---------- Supplied entries

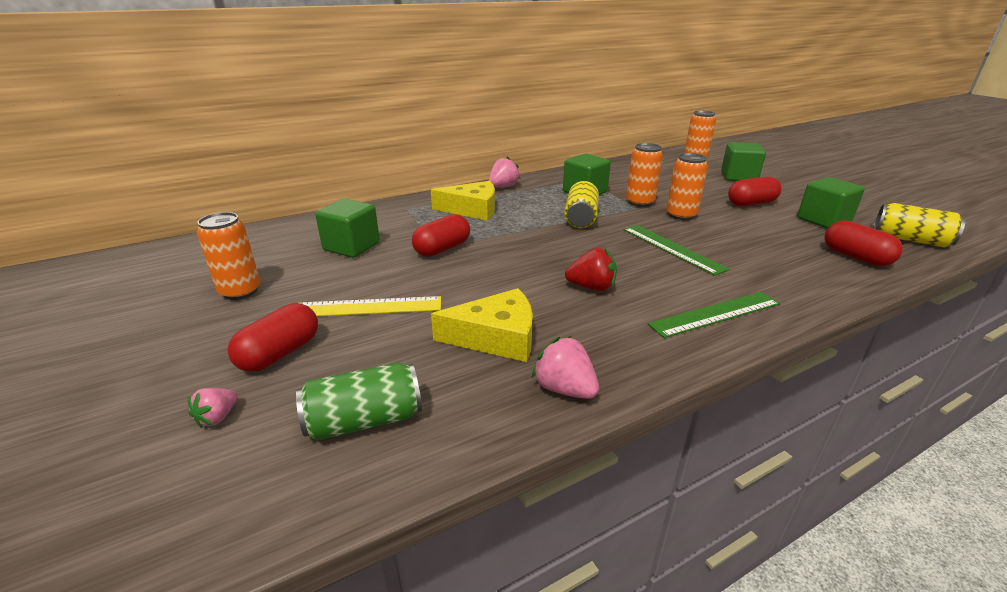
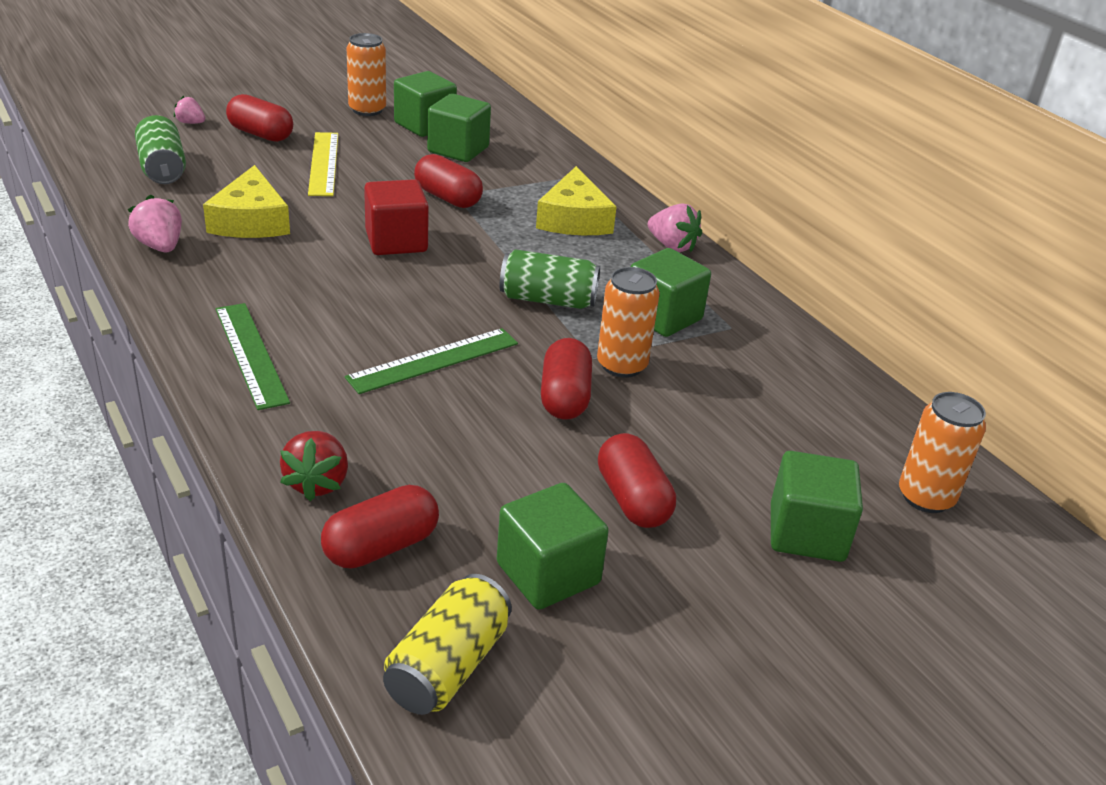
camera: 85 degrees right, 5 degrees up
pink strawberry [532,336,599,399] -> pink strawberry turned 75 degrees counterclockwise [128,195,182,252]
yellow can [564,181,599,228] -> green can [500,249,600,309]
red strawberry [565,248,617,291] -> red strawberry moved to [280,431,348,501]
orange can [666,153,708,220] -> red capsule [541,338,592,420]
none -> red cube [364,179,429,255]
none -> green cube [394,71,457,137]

--------------------

__Goal of the exercise__:
Wherever a line of the records above contains the string "none", copy that line out.

__Exercise response__:
none -> red cube [364,179,429,255]
none -> green cube [394,71,457,137]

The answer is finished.